BEGIN
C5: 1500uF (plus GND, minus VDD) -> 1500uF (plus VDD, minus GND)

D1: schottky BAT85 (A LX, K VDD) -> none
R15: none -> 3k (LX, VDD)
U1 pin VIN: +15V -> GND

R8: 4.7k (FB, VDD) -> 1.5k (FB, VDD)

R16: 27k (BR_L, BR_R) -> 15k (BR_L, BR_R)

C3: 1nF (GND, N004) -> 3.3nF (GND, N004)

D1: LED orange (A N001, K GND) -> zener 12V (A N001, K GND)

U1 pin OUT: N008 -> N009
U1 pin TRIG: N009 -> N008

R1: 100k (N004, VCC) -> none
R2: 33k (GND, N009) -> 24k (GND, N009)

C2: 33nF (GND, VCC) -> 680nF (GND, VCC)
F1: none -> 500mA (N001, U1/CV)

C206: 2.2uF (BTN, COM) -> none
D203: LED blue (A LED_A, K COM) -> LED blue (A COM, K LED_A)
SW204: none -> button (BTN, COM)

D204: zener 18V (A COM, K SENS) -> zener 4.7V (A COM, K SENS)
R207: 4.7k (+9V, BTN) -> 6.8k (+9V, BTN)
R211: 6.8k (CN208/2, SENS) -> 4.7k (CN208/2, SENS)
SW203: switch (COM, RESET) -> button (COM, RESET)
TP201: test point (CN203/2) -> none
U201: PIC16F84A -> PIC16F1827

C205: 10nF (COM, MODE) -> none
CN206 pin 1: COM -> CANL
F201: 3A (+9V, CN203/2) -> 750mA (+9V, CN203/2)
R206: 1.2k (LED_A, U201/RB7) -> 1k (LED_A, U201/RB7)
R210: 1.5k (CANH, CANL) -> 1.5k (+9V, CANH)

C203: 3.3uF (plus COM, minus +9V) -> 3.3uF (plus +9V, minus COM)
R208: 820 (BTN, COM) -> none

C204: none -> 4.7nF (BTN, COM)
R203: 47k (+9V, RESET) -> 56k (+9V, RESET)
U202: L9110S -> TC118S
END
WHAT YOU ARE ASKED TO DO
Filter the entries and copy each line with "none".

WRITTEN SOLUTION
D1: schottky BAT85 (A LX, K VDD) -> none
R15: none -> 3k (LX, VDD)
R1: 100k (N004, VCC) -> none
F1: none -> 500mA (N001, U1/CV)
C206: 2.2uF (BTN, COM) -> none
SW204: none -> button (BTN, COM)
TP201: test point (CN203/2) -> none
C205: 10nF (COM, MODE) -> none
R208: 820 (BTN, COM) -> none
C204: none -> 4.7nF (BTN, COM)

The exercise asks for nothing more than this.